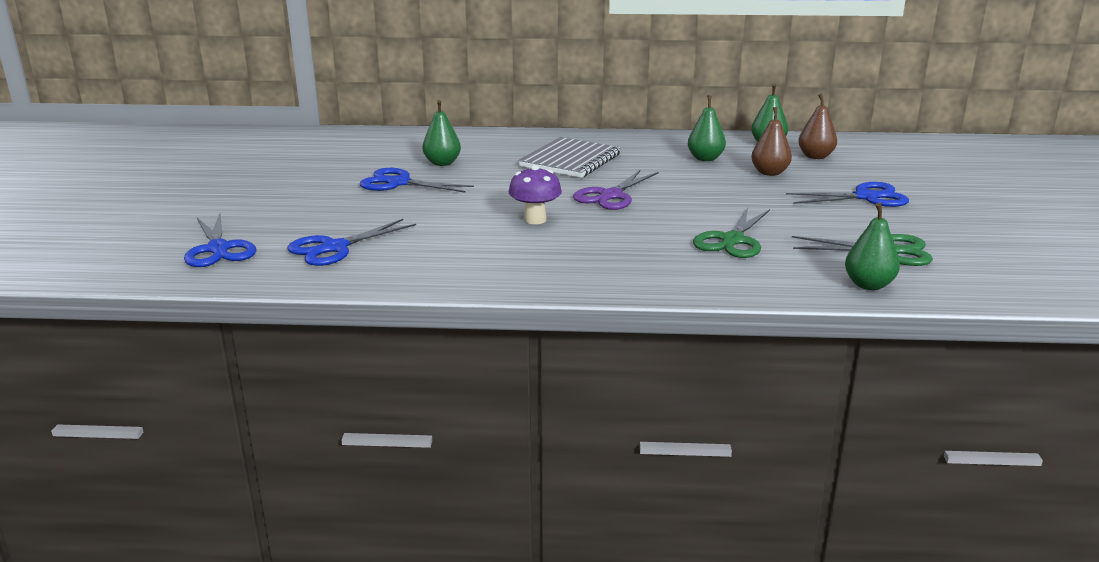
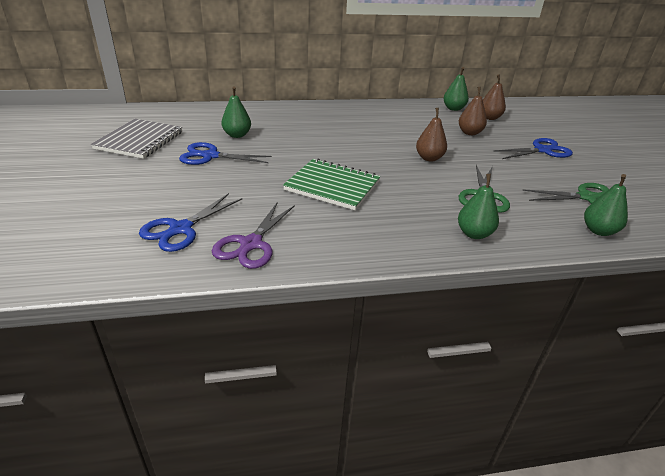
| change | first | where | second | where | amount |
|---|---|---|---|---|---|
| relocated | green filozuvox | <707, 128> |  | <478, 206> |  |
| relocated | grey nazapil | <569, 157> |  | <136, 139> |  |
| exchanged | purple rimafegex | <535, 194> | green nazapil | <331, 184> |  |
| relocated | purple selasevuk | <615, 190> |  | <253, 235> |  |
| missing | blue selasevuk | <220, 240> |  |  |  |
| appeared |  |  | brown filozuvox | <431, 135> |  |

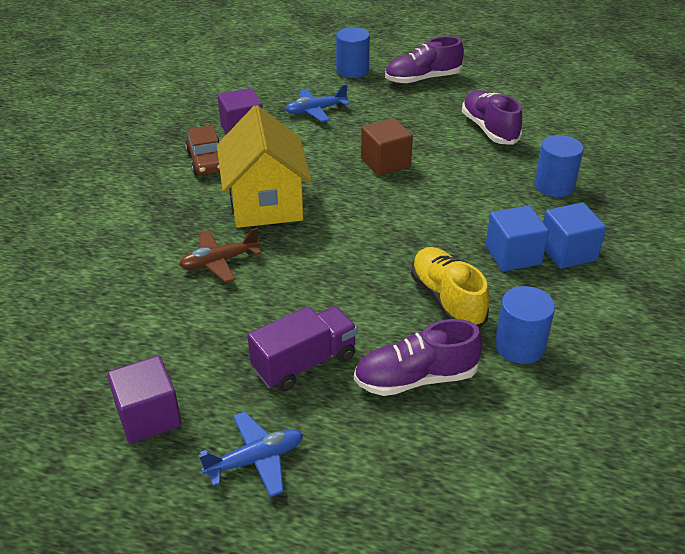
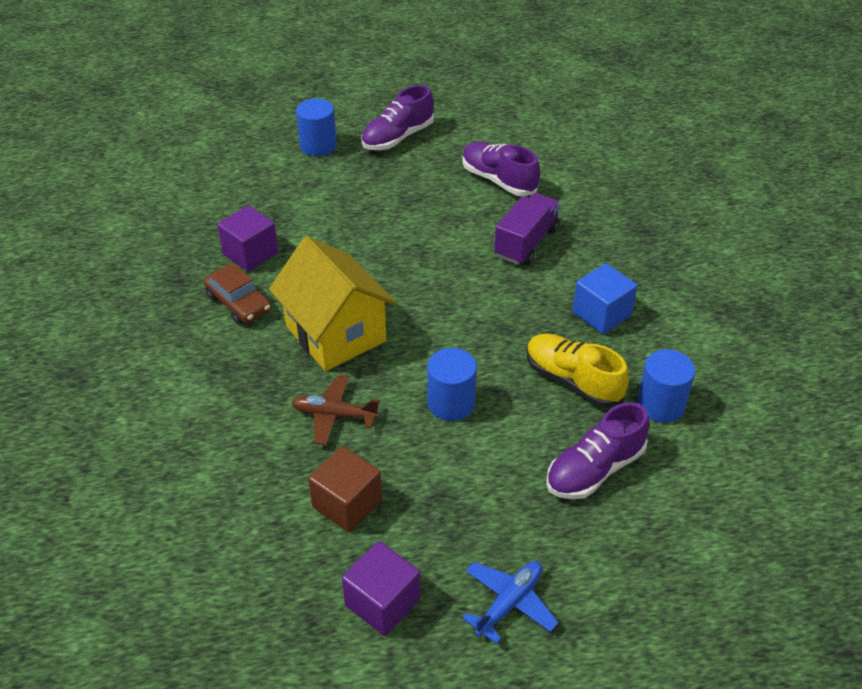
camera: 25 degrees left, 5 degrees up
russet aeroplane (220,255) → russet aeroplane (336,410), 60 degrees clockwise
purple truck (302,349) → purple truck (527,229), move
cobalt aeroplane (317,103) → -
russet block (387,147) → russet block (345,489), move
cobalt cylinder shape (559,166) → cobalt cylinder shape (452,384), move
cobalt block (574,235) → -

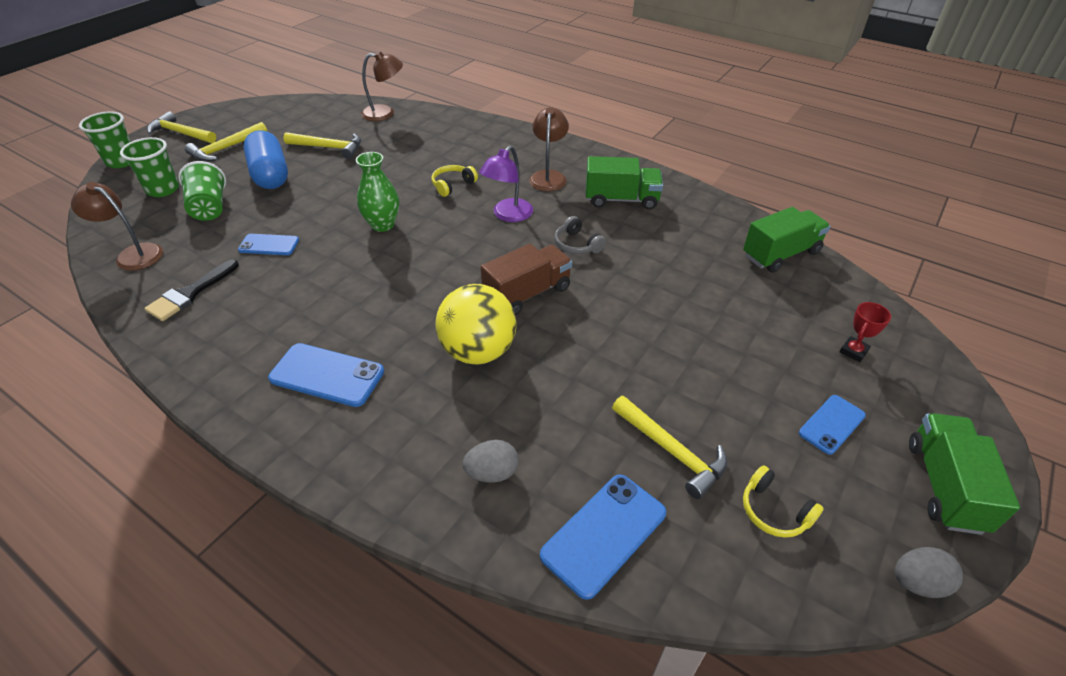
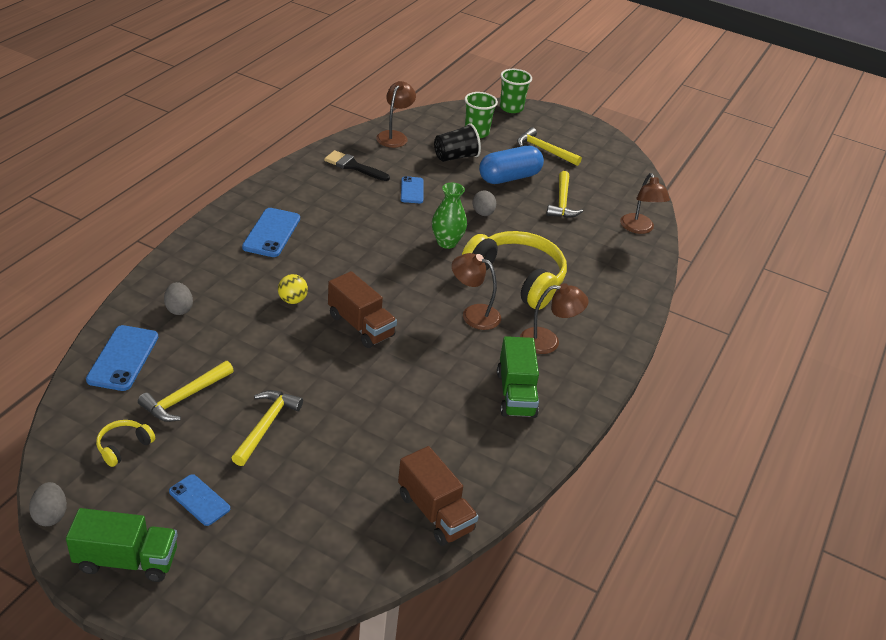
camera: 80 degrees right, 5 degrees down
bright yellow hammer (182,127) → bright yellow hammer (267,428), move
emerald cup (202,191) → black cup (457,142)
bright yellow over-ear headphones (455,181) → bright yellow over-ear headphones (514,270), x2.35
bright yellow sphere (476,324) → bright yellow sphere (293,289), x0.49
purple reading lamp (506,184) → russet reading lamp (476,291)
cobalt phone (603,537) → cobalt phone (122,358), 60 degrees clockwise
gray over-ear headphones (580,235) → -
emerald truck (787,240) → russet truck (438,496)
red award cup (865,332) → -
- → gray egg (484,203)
---
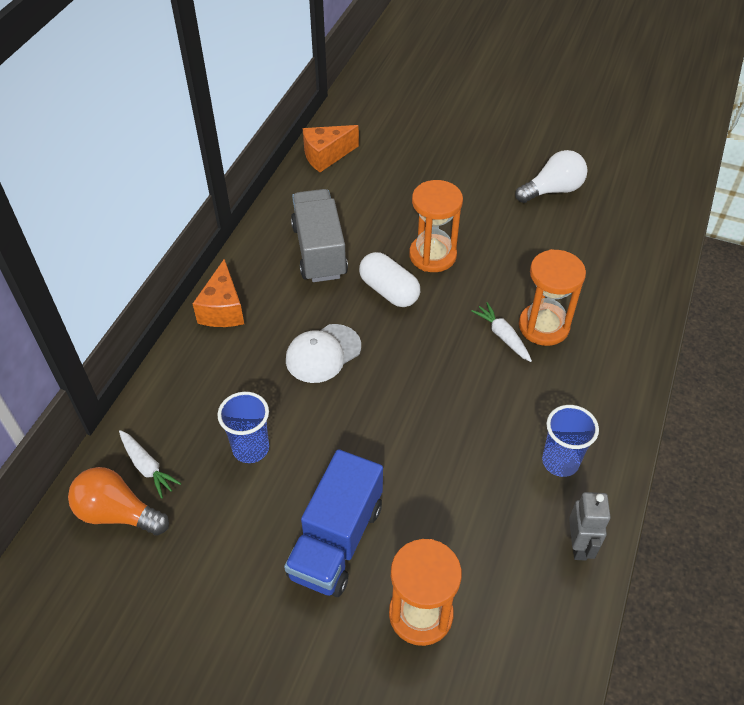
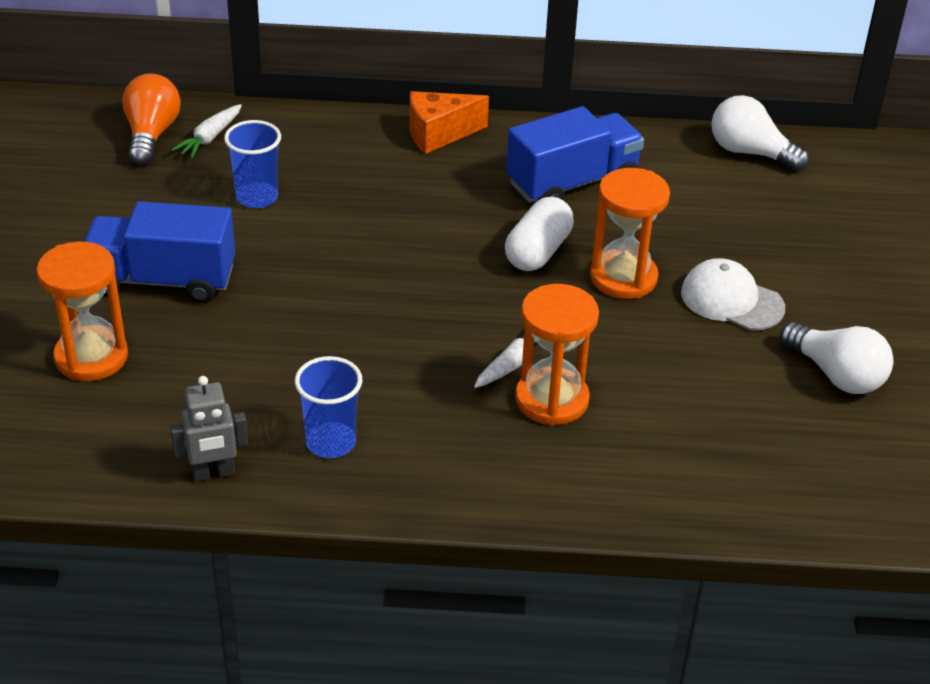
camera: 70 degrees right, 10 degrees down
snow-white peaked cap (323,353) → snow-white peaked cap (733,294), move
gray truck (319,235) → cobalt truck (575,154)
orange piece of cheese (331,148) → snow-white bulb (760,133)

> _ASSIGNMENT_
Copy range, inclusive: the line holding "russet block (387,147)" to the line holding "cobalt cylinder shape (559,166)". Reproduce exactly those lines of the records above and no others.

> _WRITTEN SOLUTION_
russet block (387,147) → russet block (345,489), move
cobalt cylinder shape (559,166) → cobalt cylinder shape (452,384), move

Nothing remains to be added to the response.